■ **Extracted data**:
= = = =
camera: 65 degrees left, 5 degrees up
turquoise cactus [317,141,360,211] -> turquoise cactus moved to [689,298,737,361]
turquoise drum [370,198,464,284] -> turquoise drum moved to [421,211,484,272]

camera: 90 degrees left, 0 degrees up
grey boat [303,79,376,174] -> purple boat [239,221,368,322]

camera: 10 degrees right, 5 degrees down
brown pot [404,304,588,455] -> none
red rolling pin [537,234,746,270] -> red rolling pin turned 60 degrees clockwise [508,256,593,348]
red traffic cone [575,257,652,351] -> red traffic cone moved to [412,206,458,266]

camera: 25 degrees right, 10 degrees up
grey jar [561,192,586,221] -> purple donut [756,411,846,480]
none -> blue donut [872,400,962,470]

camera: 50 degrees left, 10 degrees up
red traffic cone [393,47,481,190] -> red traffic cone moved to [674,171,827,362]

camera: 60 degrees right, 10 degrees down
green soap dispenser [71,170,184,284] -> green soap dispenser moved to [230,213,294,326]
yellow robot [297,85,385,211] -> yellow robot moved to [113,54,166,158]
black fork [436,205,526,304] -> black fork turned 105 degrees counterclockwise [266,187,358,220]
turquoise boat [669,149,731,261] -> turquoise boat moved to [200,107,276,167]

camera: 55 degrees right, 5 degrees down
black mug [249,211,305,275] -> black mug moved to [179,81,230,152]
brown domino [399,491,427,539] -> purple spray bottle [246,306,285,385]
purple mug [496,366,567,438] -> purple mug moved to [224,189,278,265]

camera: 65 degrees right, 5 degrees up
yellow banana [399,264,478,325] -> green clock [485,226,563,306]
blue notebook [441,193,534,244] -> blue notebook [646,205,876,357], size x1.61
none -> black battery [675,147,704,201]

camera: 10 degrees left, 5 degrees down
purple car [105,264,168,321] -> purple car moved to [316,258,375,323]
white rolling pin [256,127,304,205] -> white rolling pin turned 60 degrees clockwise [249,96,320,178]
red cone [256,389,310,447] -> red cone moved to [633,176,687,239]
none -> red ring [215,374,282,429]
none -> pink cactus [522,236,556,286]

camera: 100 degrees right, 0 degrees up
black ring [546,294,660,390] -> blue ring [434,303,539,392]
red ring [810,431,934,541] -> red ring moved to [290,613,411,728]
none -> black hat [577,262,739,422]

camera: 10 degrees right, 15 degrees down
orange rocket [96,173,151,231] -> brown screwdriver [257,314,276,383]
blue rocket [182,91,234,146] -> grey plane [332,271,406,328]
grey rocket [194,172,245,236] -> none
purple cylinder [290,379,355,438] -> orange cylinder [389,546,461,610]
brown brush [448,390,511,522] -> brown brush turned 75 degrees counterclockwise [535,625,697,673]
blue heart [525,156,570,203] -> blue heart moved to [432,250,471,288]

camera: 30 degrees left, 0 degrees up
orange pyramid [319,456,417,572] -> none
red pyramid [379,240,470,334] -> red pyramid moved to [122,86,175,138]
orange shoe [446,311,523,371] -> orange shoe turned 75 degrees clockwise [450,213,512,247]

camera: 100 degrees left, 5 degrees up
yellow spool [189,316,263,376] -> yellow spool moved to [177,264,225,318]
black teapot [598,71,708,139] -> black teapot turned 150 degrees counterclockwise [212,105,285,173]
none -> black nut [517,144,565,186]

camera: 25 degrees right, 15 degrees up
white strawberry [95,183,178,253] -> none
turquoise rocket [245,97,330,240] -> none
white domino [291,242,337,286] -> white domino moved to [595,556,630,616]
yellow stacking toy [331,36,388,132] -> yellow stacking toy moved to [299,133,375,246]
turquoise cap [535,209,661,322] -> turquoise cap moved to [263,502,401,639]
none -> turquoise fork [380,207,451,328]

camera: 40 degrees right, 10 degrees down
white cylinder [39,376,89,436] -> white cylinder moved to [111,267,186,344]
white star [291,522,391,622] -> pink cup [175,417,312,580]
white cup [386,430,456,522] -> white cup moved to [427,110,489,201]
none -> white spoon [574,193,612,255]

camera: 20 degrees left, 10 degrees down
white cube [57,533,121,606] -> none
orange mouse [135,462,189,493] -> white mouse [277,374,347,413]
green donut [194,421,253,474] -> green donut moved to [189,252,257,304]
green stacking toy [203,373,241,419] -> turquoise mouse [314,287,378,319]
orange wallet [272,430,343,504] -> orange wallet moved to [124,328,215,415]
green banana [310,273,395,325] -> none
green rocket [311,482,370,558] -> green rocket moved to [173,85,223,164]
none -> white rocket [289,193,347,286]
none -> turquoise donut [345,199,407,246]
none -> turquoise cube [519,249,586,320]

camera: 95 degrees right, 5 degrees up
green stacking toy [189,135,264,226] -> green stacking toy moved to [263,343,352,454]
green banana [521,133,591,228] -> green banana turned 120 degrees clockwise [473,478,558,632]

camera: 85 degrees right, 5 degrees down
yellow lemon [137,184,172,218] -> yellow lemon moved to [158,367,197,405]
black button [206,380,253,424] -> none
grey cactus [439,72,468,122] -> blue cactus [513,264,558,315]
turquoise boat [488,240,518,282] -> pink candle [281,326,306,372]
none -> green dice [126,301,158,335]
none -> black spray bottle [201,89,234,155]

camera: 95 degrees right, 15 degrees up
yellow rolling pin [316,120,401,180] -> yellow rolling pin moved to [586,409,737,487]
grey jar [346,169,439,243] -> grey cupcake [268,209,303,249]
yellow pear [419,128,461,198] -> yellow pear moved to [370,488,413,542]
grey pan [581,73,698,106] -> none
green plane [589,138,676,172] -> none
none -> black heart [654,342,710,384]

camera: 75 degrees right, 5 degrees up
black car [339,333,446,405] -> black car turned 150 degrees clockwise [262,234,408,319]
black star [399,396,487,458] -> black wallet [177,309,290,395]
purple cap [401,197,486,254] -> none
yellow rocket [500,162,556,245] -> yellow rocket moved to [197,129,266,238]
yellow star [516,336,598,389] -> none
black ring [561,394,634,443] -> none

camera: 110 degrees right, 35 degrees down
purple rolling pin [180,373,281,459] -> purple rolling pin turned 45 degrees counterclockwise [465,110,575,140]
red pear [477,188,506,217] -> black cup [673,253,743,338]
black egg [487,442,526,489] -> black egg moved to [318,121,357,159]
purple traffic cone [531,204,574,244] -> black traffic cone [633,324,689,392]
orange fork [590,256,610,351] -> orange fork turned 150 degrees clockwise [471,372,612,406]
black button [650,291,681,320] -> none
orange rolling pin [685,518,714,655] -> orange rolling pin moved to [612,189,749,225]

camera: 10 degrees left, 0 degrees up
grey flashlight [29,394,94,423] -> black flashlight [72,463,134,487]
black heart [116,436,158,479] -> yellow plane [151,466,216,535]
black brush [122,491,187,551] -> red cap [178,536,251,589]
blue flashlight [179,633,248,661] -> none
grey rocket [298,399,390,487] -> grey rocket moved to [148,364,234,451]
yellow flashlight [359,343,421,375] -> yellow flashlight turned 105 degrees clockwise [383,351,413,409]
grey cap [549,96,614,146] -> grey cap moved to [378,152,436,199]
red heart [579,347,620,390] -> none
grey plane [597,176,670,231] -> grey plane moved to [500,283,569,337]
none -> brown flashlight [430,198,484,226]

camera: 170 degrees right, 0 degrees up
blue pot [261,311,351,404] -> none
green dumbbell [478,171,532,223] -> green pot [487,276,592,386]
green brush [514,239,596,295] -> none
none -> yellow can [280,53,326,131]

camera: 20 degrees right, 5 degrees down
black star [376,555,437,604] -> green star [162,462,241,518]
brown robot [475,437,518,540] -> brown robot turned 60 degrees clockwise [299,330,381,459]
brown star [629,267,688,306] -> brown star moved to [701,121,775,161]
= = = =
■ **Required action**: Please repeat the material in full, keeping it exact.

■ **Answer for this exercise**:
camera: 65 degrees left, 5 degrees up
turquoise cactus [317,141,360,211] -> turquoise cactus moved to [689,298,737,361]
turquoise drum [370,198,464,284] -> turquoise drum moved to [421,211,484,272]

camera: 90 degrees left, 0 degrees up
grey boat [303,79,376,174] -> purple boat [239,221,368,322]

camera: 10 degrees right, 5 degrees down
brown pot [404,304,588,455] -> none
red rolling pin [537,234,746,270] -> red rolling pin turned 60 degrees clockwise [508,256,593,348]
red traffic cone [575,257,652,351] -> red traffic cone moved to [412,206,458,266]

camera: 25 degrees right, 10 degrees up
grey jar [561,192,586,221] -> purple donut [756,411,846,480]
none -> blue donut [872,400,962,470]

camera: 50 degrees left, 10 degrees up
red traffic cone [393,47,481,190] -> red traffic cone moved to [674,171,827,362]

camera: 60 degrees right, 10 degrees down
green soap dispenser [71,170,184,284] -> green soap dispenser moved to [230,213,294,326]
yellow robot [297,85,385,211] -> yellow robot moved to [113,54,166,158]
black fork [436,205,526,304] -> black fork turned 105 degrees counterclockwise [266,187,358,220]
turquoise boat [669,149,731,261] -> turquoise boat moved to [200,107,276,167]

camera: 55 degrees right, 5 degrees down
black mug [249,211,305,275] -> black mug moved to [179,81,230,152]
brown domino [399,491,427,539] -> purple spray bottle [246,306,285,385]
purple mug [496,366,567,438] -> purple mug moved to [224,189,278,265]

camera: 65 degrees right, 5 degrees up
yellow banana [399,264,478,325] -> green clock [485,226,563,306]
blue notebook [441,193,534,244] -> blue notebook [646,205,876,357], size x1.61
none -> black battery [675,147,704,201]

camera: 10 degrees left, 5 degrees down
purple car [105,264,168,321] -> purple car moved to [316,258,375,323]
white rolling pin [256,127,304,205] -> white rolling pin turned 60 degrees clockwise [249,96,320,178]
red cone [256,389,310,447] -> red cone moved to [633,176,687,239]
none -> red ring [215,374,282,429]
none -> pink cactus [522,236,556,286]

camera: 100 degrees right, 0 degrees up
black ring [546,294,660,390] -> blue ring [434,303,539,392]
red ring [810,431,934,541] -> red ring moved to [290,613,411,728]
none -> black hat [577,262,739,422]

camera: 10 degrees right, 15 degrees down
orange rocket [96,173,151,231] -> brown screwdriver [257,314,276,383]
blue rocket [182,91,234,146] -> grey plane [332,271,406,328]
grey rocket [194,172,245,236] -> none
purple cylinder [290,379,355,438] -> orange cylinder [389,546,461,610]
brown brush [448,390,511,522] -> brown brush turned 75 degrees counterclockwise [535,625,697,673]
blue heart [525,156,570,203] -> blue heart moved to [432,250,471,288]

camera: 30 degrees left, 0 degrees up
orange pyramid [319,456,417,572] -> none
red pyramid [379,240,470,334] -> red pyramid moved to [122,86,175,138]
orange shoe [446,311,523,371] -> orange shoe turned 75 degrees clockwise [450,213,512,247]

camera: 100 degrees left, 5 degrees up
yellow spool [189,316,263,376] -> yellow spool moved to [177,264,225,318]
black teapot [598,71,708,139] -> black teapot turned 150 degrees counterclockwise [212,105,285,173]
none -> black nut [517,144,565,186]

camera: 25 degrees right, 15 degrees up
white strawberry [95,183,178,253] -> none
turquoise rocket [245,97,330,240] -> none
white domino [291,242,337,286] -> white domino moved to [595,556,630,616]
yellow stacking toy [331,36,388,132] -> yellow stacking toy moved to [299,133,375,246]
turquoise cap [535,209,661,322] -> turquoise cap moved to [263,502,401,639]
none -> turquoise fork [380,207,451,328]

camera: 40 degrees right, 10 degrees down
white cylinder [39,376,89,436] -> white cylinder moved to [111,267,186,344]
white star [291,522,391,622] -> pink cup [175,417,312,580]
white cup [386,430,456,522] -> white cup moved to [427,110,489,201]
none -> white spoon [574,193,612,255]

camera: 20 degrees left, 10 degrees down
white cube [57,533,121,606] -> none
orange mouse [135,462,189,493] -> white mouse [277,374,347,413]
green donut [194,421,253,474] -> green donut moved to [189,252,257,304]
green stacking toy [203,373,241,419] -> turquoise mouse [314,287,378,319]
orange wallet [272,430,343,504] -> orange wallet moved to [124,328,215,415]
green banana [310,273,395,325] -> none
green rocket [311,482,370,558] -> green rocket moved to [173,85,223,164]
none -> white rocket [289,193,347,286]
none -> turquoise donut [345,199,407,246]
none -> turquoise cube [519,249,586,320]

camera: 95 degrees right, 5 degrees up
green stacking toy [189,135,264,226] -> green stacking toy moved to [263,343,352,454]
green banana [521,133,591,228] -> green banana turned 120 degrees clockwise [473,478,558,632]

camera: 85 degrees right, 5 degrees down
yellow lemon [137,184,172,218] -> yellow lemon moved to [158,367,197,405]
black button [206,380,253,424] -> none
grey cactus [439,72,468,122] -> blue cactus [513,264,558,315]
turquoise boat [488,240,518,282] -> pink candle [281,326,306,372]
none -> green dice [126,301,158,335]
none -> black spray bottle [201,89,234,155]

camera: 95 degrees right, 15 degrees up
yellow rolling pin [316,120,401,180] -> yellow rolling pin moved to [586,409,737,487]
grey jar [346,169,439,243] -> grey cupcake [268,209,303,249]
yellow pear [419,128,461,198] -> yellow pear moved to [370,488,413,542]
grey pan [581,73,698,106] -> none
green plane [589,138,676,172] -> none
none -> black heart [654,342,710,384]

camera: 75 degrees right, 5 degrees up
black car [339,333,446,405] -> black car turned 150 degrees clockwise [262,234,408,319]
black star [399,396,487,458] -> black wallet [177,309,290,395]
purple cap [401,197,486,254] -> none
yellow rocket [500,162,556,245] -> yellow rocket moved to [197,129,266,238]
yellow star [516,336,598,389] -> none
black ring [561,394,634,443] -> none

camera: 110 degrees right, 35 degrees down
purple rolling pin [180,373,281,459] -> purple rolling pin turned 45 degrees counterclockwise [465,110,575,140]
red pear [477,188,506,217] -> black cup [673,253,743,338]
black egg [487,442,526,489] -> black egg moved to [318,121,357,159]
purple traffic cone [531,204,574,244] -> black traffic cone [633,324,689,392]
orange fork [590,256,610,351] -> orange fork turned 150 degrees clockwise [471,372,612,406]
black button [650,291,681,320] -> none
orange rolling pin [685,518,714,655] -> orange rolling pin moved to [612,189,749,225]

camera: 10 degrees left, 0 degrees up
grey flashlight [29,394,94,423] -> black flashlight [72,463,134,487]
black heart [116,436,158,479] -> yellow plane [151,466,216,535]
black brush [122,491,187,551] -> red cap [178,536,251,589]
blue flashlight [179,633,248,661] -> none
grey rocket [298,399,390,487] -> grey rocket moved to [148,364,234,451]
yellow flashlight [359,343,421,375] -> yellow flashlight turned 105 degrees clockwise [383,351,413,409]
grey cap [549,96,614,146] -> grey cap moved to [378,152,436,199]
red heart [579,347,620,390] -> none
grey plane [597,176,670,231] -> grey plane moved to [500,283,569,337]
none -> brown flashlight [430,198,484,226]

camera: 170 degrees right, 0 degrees up
blue pot [261,311,351,404] -> none
green dumbbell [478,171,532,223] -> green pot [487,276,592,386]
green brush [514,239,596,295] -> none
none -> yellow can [280,53,326,131]

camera: 20 degrees right, 5 degrees down
black star [376,555,437,604] -> green star [162,462,241,518]
brown robot [475,437,518,540] -> brown robot turned 60 degrees clockwise [299,330,381,459]
brown star [629,267,688,306] -> brown star moved to [701,121,775,161]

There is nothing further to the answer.